PROBLEM REQUIREMENTS:
Give back the line below containing "none -> brown cupcake [377,293,432,352]" and every later line, exactly.

SUPPLIED DATA:
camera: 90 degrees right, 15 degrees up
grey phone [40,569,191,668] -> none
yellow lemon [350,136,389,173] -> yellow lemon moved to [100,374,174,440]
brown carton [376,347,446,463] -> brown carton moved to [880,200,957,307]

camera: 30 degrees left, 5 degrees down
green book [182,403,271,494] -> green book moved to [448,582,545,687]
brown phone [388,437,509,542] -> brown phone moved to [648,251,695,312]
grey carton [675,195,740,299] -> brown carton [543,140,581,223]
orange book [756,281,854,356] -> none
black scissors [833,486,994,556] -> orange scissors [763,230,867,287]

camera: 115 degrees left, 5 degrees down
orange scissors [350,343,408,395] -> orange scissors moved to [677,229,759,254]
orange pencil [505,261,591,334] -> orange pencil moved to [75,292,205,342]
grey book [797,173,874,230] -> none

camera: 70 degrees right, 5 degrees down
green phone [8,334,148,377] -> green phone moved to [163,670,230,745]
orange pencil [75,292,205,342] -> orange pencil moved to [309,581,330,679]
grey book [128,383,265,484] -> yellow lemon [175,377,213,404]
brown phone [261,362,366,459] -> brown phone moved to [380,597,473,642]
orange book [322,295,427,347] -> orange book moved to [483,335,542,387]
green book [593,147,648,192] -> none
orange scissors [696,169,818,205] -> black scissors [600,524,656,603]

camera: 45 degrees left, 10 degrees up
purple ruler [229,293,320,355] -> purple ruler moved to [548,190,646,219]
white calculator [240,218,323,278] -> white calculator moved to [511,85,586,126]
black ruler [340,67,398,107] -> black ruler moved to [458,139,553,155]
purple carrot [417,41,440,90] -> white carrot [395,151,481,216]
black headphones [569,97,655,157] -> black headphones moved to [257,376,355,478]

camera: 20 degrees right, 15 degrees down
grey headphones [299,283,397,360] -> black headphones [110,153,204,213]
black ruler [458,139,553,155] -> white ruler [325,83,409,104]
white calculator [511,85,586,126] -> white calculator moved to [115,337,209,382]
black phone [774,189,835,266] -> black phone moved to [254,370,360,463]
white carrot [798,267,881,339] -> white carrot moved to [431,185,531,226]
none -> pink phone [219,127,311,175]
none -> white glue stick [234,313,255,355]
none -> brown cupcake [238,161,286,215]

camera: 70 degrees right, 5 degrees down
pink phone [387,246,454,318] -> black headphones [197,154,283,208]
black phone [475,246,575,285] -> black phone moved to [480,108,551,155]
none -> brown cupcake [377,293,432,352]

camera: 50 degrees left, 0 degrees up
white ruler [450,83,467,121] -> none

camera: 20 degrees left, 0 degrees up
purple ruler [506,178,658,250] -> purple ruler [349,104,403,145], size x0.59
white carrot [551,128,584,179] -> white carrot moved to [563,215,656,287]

ANSWER FOR THE TASK:
none -> brown cupcake [377,293,432,352]

camera: 50 degrees left, 0 degrees up
white ruler [450,83,467,121] -> none

camera: 20 degrees left, 0 degrees up
purple ruler [506,178,658,250] -> purple ruler [349,104,403,145], size x0.59
white carrot [551,128,584,179] -> white carrot moved to [563,215,656,287]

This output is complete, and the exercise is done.